■ **DIRECTIONS**
Take the line that contains "T1: NMOS IRF540" and every line below it to the end of the entries, and give them again exactly, leaving out any pictures.

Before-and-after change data
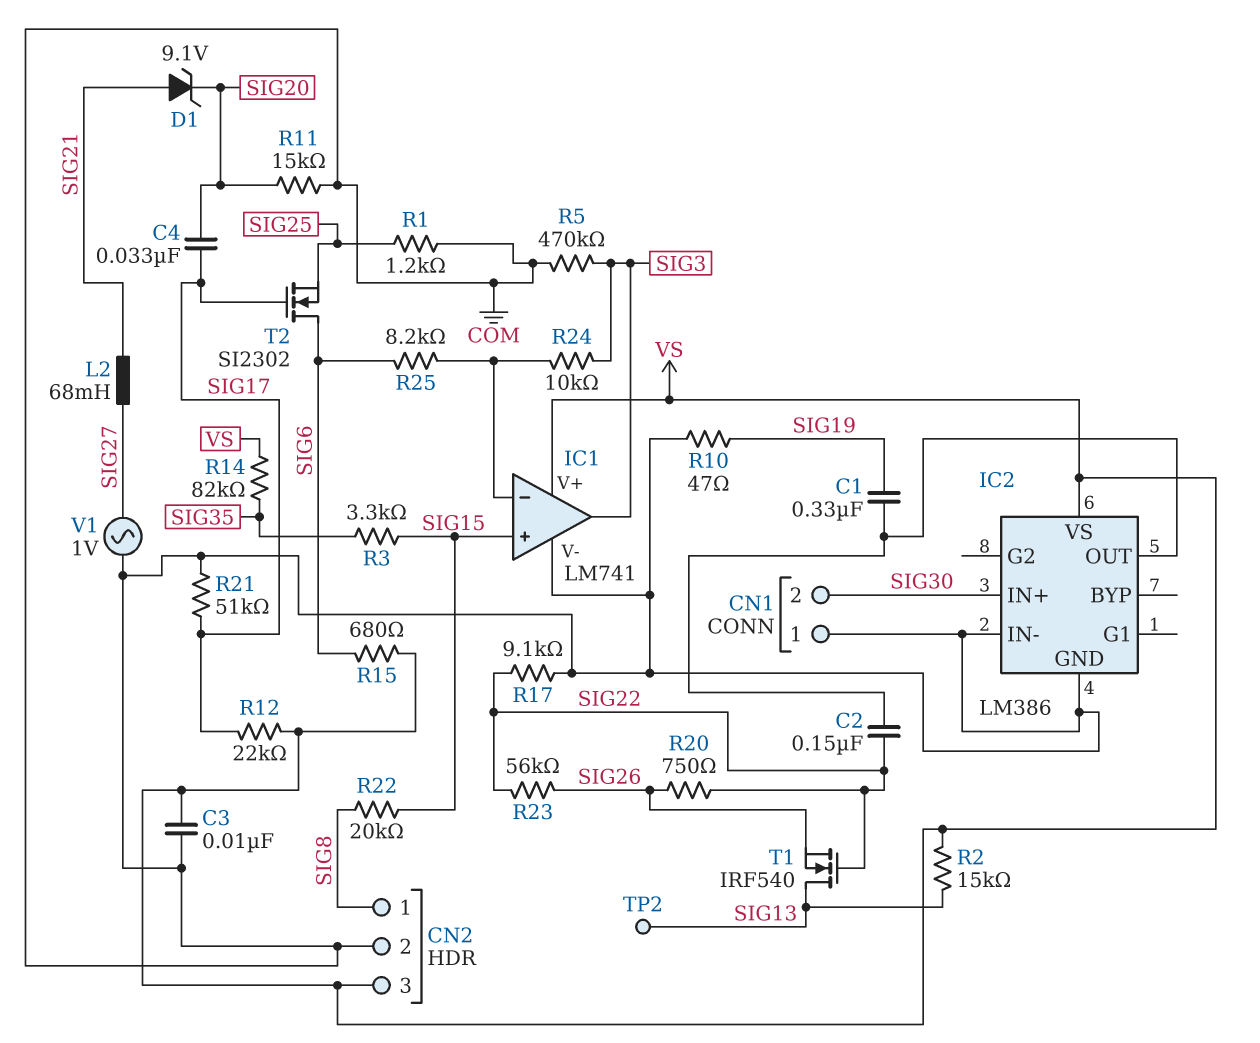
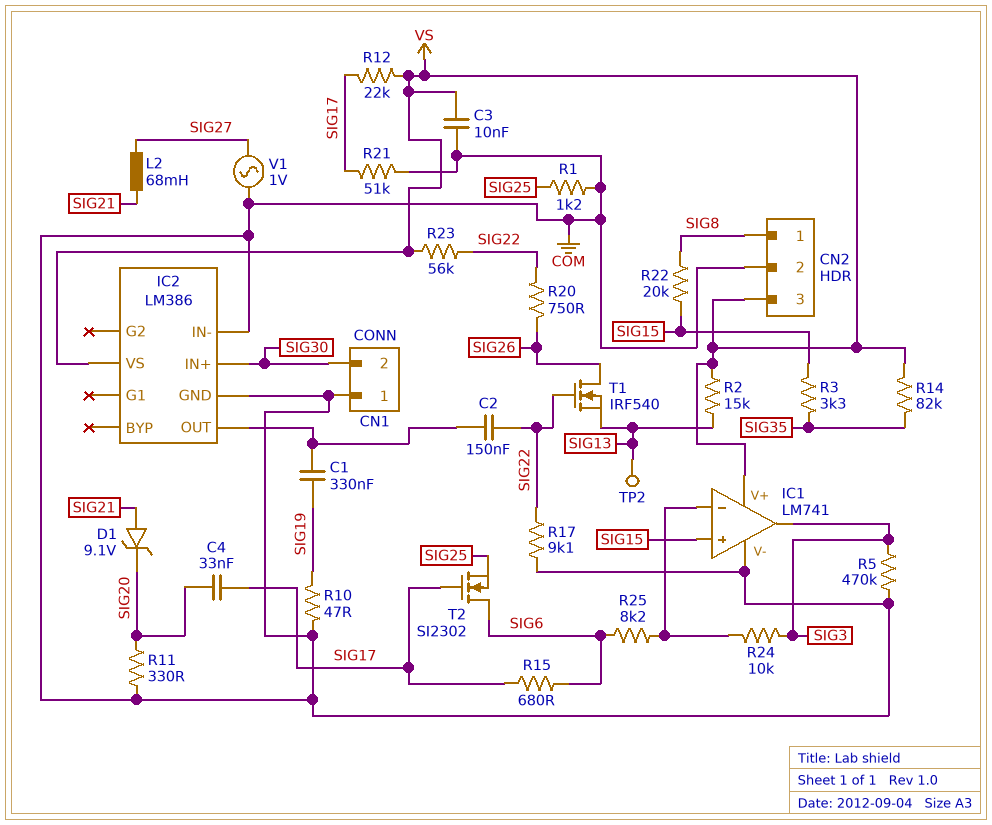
R11: 15k (COM, SIG20) -> 330 (COM, SIG20)
R15: 680 (SIG6, VS) -> 680 (SIG6, SIG17)
R23: 56k (SIG22, SIG26) -> 56k (SIG22, VS)
T1: NMOS IRF540 (G SIG22, D SIG13, S SIG26) -> NMOS IRF540 (G SIG22, D SIG26, S SIG13)

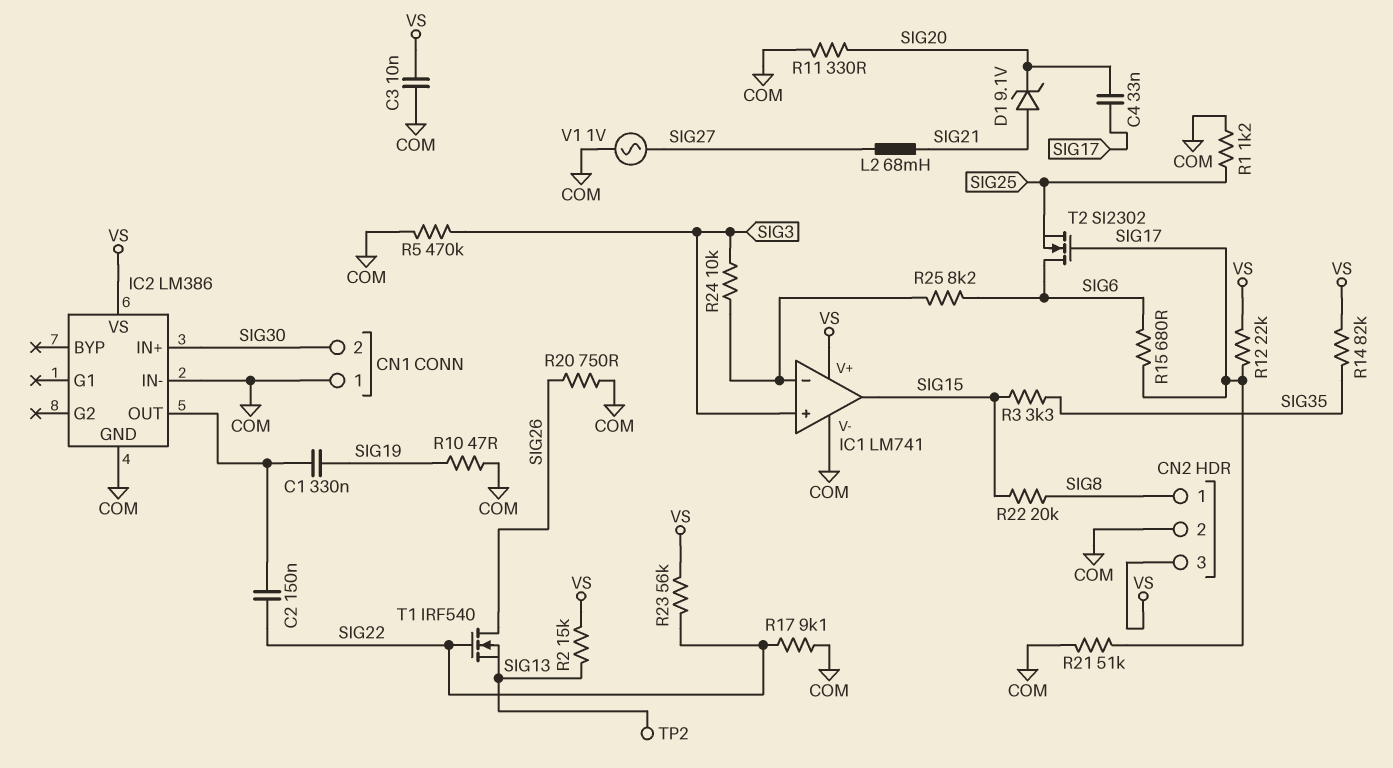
IC1 pin in+: SIG15 -> SIG3
IC1 pin out: SIG3 -> SIG15
R20: 750 (SIG22, SIG26) -> 750 (COM, SIG26)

■ **RESULT BELOW**
T1: NMOS IRF540 (G SIG22, D SIG13, S SIG26) -> NMOS IRF540 (G SIG22, D SIG26, S SIG13)

IC1 pin in+: SIG15 -> SIG3
IC1 pin out: SIG3 -> SIG15
R20: 750 (SIG22, SIG26) -> 750 (COM, SIG26)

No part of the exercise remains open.